• _Task inputs_
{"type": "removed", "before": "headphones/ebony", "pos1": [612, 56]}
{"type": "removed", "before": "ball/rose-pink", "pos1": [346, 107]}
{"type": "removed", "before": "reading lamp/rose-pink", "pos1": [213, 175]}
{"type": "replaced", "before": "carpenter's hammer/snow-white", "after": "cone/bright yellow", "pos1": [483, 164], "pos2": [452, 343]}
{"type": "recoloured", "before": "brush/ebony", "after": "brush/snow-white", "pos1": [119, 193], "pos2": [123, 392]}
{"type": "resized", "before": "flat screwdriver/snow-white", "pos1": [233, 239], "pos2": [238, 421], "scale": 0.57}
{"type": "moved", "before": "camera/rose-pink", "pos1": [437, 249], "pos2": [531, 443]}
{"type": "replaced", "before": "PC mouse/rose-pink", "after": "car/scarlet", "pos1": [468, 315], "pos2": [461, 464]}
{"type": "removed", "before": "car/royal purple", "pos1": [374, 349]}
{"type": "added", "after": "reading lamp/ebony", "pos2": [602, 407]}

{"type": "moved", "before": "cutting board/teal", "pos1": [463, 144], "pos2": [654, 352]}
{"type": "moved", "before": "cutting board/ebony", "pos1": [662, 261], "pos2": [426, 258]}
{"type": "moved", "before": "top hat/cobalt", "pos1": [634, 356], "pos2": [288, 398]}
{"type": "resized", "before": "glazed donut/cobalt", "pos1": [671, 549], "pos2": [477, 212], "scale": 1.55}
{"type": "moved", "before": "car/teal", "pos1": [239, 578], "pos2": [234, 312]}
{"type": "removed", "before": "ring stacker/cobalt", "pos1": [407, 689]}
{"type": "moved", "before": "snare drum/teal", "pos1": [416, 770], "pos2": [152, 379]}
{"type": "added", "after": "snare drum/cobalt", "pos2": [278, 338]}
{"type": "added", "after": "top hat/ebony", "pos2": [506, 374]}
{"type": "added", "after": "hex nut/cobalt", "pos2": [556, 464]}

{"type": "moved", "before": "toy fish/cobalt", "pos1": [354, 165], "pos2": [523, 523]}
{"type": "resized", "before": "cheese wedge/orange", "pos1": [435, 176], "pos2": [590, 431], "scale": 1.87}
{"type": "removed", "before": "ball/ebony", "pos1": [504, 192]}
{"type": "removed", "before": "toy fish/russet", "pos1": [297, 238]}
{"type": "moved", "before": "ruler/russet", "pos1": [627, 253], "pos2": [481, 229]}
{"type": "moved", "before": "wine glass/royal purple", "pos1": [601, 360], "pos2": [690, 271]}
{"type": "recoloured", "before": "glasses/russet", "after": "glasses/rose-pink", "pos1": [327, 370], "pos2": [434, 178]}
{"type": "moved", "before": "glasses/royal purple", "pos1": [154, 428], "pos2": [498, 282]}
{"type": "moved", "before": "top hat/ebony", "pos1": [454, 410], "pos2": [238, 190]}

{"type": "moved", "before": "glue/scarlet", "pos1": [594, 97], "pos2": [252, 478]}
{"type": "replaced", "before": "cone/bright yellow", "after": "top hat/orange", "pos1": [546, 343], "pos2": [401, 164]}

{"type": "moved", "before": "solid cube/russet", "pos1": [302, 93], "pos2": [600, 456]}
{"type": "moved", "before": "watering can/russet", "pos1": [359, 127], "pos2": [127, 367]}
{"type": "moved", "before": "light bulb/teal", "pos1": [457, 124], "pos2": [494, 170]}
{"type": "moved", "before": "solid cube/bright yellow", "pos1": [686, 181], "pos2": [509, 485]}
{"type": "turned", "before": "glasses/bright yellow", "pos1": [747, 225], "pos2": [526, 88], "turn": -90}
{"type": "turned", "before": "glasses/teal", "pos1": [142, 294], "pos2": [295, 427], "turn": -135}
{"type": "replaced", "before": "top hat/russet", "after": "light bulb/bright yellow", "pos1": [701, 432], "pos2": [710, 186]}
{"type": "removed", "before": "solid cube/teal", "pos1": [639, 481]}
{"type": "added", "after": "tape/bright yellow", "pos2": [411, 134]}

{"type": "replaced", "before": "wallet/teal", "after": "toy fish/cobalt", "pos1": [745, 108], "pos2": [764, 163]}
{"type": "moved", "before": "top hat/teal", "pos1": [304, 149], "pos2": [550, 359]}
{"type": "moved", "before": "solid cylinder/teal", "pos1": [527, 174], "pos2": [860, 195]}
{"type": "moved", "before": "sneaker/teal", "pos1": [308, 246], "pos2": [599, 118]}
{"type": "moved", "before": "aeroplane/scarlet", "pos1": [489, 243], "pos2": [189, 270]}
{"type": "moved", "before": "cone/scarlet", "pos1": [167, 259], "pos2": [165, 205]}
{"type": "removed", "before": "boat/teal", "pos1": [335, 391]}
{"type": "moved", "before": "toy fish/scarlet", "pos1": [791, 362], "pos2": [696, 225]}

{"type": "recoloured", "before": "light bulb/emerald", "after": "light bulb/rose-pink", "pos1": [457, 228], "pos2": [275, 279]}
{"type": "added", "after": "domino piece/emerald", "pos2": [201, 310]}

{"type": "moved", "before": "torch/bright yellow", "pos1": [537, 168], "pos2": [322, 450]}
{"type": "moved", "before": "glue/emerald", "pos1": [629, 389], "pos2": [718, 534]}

• _Exercise objective_
Say only the number of lines of the data above in which the string "snow" occurs.

• _The completed task_
3